◆ TASK
Find the line in the entries below that contains "YELLOW WALLET <410,544,82,66>". Repeat it exactly, and every line after it through the line that contains "GREY CAPSULE <502,257,42,32>".

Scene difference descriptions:

>>>

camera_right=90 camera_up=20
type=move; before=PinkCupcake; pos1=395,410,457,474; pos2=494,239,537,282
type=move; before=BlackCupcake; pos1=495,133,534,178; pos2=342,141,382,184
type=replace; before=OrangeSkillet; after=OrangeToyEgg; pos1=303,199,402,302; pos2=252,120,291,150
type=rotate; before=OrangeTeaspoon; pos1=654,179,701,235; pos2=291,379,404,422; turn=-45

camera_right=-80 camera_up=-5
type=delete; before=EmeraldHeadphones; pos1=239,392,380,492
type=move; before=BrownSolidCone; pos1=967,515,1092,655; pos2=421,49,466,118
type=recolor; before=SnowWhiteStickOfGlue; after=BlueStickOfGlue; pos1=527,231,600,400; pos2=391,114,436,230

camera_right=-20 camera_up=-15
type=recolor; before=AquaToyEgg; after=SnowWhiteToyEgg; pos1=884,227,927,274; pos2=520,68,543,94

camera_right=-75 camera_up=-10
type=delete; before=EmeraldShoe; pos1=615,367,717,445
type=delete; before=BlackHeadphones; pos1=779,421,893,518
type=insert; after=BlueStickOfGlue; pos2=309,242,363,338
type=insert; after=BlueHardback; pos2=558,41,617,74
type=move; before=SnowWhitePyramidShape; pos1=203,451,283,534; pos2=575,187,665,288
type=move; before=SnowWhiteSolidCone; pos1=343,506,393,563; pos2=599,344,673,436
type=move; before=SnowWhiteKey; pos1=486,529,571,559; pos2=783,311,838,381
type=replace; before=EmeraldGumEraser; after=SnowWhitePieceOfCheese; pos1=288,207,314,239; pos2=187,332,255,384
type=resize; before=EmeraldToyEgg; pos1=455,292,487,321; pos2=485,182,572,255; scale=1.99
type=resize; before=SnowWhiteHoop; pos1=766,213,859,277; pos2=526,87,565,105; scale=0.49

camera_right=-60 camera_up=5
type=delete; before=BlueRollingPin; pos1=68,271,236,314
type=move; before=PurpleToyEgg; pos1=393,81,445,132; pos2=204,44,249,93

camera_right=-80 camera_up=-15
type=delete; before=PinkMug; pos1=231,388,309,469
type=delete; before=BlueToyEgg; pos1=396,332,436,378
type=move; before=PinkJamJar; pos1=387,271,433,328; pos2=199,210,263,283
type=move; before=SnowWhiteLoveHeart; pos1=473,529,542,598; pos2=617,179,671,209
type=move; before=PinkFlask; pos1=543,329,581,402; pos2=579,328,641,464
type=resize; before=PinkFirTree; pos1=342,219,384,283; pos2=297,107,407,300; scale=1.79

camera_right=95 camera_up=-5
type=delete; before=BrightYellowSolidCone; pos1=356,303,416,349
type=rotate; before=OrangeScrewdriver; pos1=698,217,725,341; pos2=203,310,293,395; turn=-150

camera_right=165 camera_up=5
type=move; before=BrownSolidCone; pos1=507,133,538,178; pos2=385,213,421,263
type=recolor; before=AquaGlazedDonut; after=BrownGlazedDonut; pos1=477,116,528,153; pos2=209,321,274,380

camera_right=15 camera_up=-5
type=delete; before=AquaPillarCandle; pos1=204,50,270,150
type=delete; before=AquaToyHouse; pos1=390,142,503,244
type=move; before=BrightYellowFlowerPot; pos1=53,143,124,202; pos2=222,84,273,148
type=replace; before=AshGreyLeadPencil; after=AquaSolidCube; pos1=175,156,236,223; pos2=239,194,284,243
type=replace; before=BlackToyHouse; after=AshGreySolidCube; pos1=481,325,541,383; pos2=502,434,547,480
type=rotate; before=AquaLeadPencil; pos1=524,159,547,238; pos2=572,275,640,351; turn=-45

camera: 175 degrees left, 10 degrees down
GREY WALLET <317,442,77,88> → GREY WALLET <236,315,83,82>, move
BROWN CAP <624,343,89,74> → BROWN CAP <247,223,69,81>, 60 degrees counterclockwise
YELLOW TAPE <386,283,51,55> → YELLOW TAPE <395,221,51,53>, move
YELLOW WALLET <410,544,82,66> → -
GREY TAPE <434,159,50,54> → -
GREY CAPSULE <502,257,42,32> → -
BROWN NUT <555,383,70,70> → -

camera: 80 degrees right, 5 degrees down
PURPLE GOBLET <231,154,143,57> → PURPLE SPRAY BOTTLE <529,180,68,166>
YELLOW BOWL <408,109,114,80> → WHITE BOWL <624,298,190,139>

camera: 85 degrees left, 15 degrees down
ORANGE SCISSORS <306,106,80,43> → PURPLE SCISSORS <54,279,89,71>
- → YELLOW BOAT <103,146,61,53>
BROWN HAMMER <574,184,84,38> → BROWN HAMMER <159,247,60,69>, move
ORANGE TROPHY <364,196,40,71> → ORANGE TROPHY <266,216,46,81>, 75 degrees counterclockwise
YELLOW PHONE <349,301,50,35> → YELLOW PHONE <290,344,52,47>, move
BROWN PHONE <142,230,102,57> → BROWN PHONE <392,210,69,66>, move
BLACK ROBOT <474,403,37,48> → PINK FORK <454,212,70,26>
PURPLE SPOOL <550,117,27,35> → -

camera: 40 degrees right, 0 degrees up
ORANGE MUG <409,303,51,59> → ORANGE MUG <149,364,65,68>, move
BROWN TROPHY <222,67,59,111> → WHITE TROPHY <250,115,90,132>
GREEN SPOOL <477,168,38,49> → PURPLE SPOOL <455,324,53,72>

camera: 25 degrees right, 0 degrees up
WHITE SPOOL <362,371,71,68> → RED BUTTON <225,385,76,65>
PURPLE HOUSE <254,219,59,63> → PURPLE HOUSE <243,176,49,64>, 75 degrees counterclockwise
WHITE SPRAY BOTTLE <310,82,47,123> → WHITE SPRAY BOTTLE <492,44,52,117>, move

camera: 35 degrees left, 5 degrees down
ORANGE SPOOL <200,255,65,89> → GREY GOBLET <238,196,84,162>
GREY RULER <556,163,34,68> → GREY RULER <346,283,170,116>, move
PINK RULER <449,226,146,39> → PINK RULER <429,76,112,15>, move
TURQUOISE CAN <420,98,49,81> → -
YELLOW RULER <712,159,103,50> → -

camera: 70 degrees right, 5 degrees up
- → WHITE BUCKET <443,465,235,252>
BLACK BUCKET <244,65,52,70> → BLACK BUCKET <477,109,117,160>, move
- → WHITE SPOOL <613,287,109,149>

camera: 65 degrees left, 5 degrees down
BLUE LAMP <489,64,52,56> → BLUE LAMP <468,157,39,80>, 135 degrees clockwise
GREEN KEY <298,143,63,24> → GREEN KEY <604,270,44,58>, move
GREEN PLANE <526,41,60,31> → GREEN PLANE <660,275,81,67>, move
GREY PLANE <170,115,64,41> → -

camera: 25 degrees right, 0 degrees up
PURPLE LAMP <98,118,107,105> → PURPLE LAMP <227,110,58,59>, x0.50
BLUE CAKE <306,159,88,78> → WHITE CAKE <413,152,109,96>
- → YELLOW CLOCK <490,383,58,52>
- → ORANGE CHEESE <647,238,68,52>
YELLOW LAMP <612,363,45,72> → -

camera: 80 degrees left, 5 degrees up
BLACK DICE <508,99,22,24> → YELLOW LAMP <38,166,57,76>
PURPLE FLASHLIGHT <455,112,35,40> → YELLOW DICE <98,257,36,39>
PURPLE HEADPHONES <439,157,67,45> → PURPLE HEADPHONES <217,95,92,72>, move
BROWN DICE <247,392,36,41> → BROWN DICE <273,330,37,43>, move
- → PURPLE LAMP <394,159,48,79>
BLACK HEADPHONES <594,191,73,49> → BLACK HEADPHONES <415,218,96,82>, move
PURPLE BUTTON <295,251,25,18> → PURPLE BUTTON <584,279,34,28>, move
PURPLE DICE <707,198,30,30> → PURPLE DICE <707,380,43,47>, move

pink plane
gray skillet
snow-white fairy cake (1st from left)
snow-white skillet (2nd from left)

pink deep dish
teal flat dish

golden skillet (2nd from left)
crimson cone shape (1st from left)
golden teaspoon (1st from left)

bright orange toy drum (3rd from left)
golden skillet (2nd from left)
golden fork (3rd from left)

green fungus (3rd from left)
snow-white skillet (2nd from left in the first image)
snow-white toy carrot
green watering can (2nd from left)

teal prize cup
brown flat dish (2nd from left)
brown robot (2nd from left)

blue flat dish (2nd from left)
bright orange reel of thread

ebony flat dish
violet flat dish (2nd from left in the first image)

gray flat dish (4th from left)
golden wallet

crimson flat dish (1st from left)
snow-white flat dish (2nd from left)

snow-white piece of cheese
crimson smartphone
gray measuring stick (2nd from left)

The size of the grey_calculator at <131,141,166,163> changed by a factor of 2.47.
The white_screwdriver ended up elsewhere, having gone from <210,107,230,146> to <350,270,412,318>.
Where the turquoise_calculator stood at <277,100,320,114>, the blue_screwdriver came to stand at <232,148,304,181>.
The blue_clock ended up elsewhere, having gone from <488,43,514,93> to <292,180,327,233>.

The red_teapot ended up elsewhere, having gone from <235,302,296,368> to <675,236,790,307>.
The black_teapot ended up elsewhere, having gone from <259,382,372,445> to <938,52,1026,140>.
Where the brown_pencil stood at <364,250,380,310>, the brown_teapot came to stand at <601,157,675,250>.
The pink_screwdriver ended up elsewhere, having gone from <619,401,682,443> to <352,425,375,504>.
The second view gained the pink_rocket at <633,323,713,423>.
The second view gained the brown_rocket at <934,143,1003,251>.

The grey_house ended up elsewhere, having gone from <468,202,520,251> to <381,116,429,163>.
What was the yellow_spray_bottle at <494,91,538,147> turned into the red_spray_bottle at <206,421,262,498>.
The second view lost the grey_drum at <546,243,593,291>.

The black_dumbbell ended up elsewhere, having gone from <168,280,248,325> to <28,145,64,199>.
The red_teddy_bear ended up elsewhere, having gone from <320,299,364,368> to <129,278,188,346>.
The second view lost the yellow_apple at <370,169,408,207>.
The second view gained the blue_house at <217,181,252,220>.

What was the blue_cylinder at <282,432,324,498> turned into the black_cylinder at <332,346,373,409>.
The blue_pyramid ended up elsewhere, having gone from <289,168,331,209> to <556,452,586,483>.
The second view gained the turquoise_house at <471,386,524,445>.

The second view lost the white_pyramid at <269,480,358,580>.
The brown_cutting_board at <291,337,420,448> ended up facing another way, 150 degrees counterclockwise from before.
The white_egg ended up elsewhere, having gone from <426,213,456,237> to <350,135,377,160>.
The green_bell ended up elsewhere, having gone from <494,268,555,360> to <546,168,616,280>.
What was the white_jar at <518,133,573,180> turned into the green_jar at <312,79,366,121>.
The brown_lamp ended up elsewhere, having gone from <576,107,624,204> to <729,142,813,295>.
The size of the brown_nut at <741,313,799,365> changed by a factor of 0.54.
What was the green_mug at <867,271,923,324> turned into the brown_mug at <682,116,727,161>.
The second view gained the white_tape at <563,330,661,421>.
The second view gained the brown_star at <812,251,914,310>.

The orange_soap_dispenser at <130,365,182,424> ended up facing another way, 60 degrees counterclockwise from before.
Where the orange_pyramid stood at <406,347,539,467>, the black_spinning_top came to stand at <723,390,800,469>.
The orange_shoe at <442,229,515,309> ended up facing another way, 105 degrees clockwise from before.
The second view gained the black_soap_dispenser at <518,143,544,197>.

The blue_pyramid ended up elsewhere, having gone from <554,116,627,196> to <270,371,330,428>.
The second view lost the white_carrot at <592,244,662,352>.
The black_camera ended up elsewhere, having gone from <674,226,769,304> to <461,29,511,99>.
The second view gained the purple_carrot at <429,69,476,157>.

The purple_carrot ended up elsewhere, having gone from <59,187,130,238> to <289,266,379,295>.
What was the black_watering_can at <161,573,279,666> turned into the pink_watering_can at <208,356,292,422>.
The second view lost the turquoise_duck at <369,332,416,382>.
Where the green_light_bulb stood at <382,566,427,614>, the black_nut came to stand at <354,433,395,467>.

<<<

◆ EXERCISE RESULT
YELLOW WALLET <410,544,82,66> → -
GREY TAPE <434,159,50,54> → -
GREY CAPSULE <502,257,42,32> → -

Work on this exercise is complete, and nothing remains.